(Stored data entries)
━━━━━━━━━━━━━━━━━━━━━━━━━━━━━━
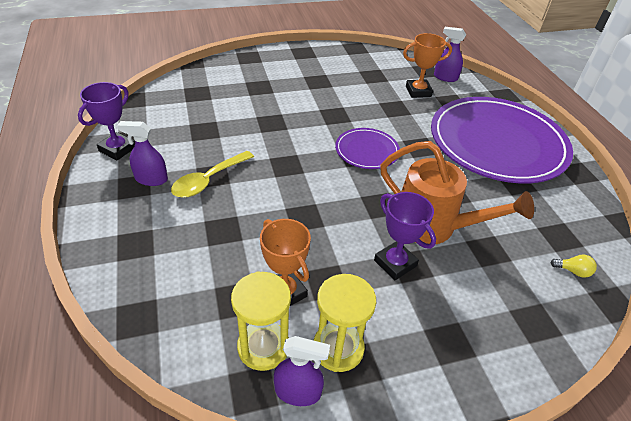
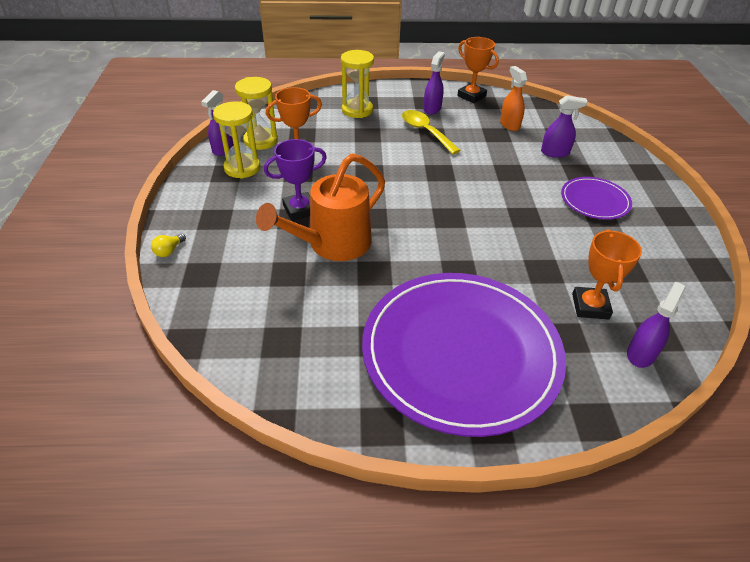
camera: 105 degrees right, 0 degrees up
(117, 149) = (471, 96): purple trophy -> orange trophy
(160, 250) = (357, 110): none -> yellow hourglass
(183, 122) = (509, 124): none -> orange spray bottle
(231, 97) = (555, 152): none -> purple spray bottle
(367, 151) = (456, 227): purple plate -> purple plate (594, 200)
(573, 271) = (234, 328): yellow light bulb -> yellow light bulb (169, 251)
━━━━━━━━━━━━━━━━━━━━━━━━━━━━━━
* **Problem details**
Every line above that holds the word "orange" should be copied out.

* **Your solution**
(117, 149) = (471, 96): purple trophy -> orange trophy
(183, 122) = (509, 124): none -> orange spray bottle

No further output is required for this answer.